## WORK REQUIRED
Every line from the line containing "purple dumbbell |" through the final line of the data is to be printed exactly; no other line is to appear.

## EXTRACTED MATERIAL
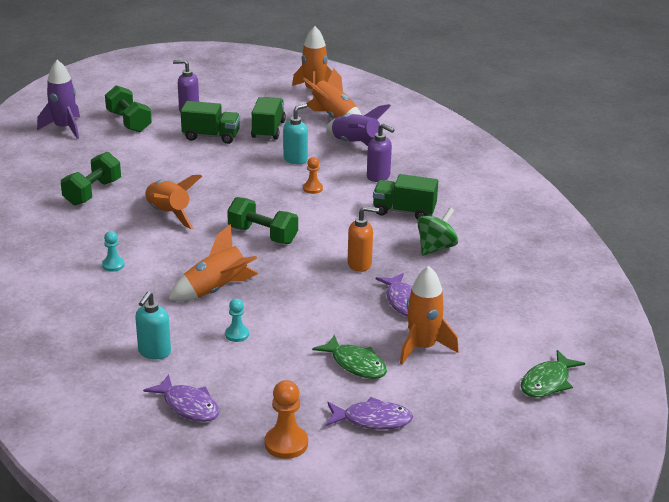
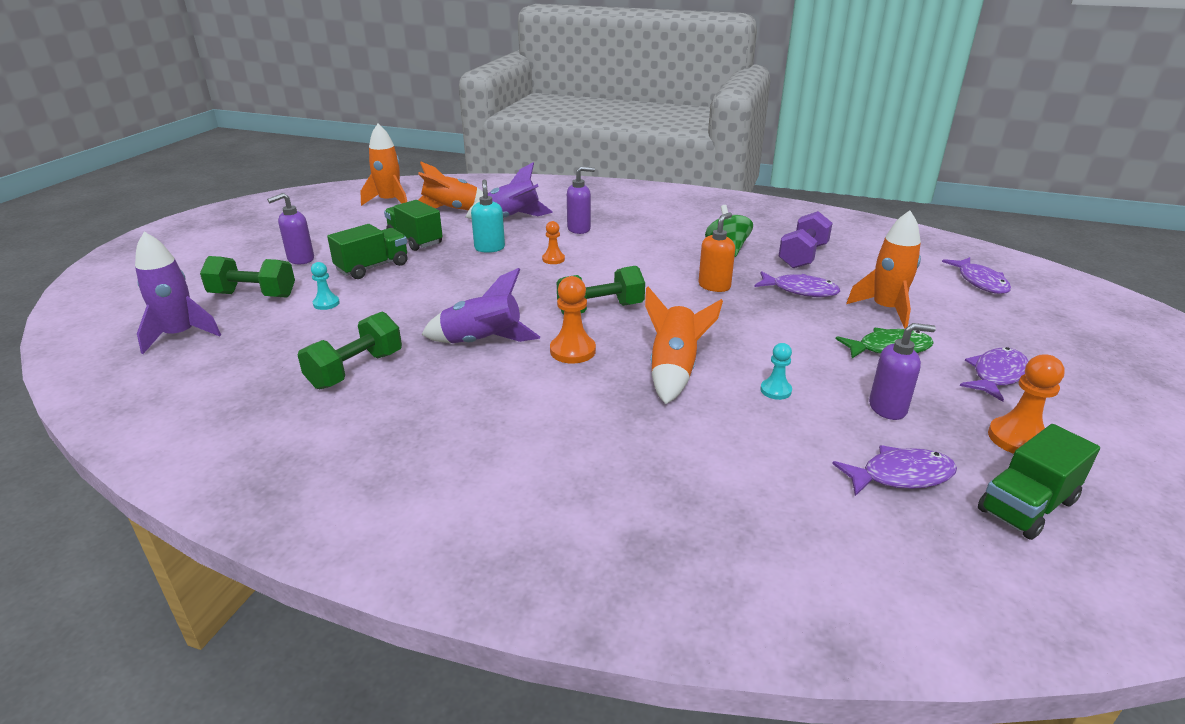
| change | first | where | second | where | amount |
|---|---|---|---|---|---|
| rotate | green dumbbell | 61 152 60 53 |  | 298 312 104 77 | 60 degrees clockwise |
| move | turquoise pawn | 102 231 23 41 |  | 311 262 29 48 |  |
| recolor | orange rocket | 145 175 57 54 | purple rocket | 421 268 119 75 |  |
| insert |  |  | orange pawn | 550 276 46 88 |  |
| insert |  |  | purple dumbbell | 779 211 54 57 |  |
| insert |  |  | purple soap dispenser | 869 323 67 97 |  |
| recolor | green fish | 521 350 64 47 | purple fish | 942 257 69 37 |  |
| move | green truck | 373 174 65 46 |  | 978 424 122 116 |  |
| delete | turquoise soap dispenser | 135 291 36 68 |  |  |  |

## EXPECTED ANSWER
| insert |  |  | purple dumbbell | 779 211 54 57 |  |
| insert |  |  | purple soap dispenser | 869 323 67 97 |  |
| recolor | green fish | 521 350 64 47 | purple fish | 942 257 69 37 |  |
| move | green truck | 373 174 65 46 |  | 978 424 122 116 |  |
| delete | turquoise soap dispenser | 135 291 36 68 |  |  |  |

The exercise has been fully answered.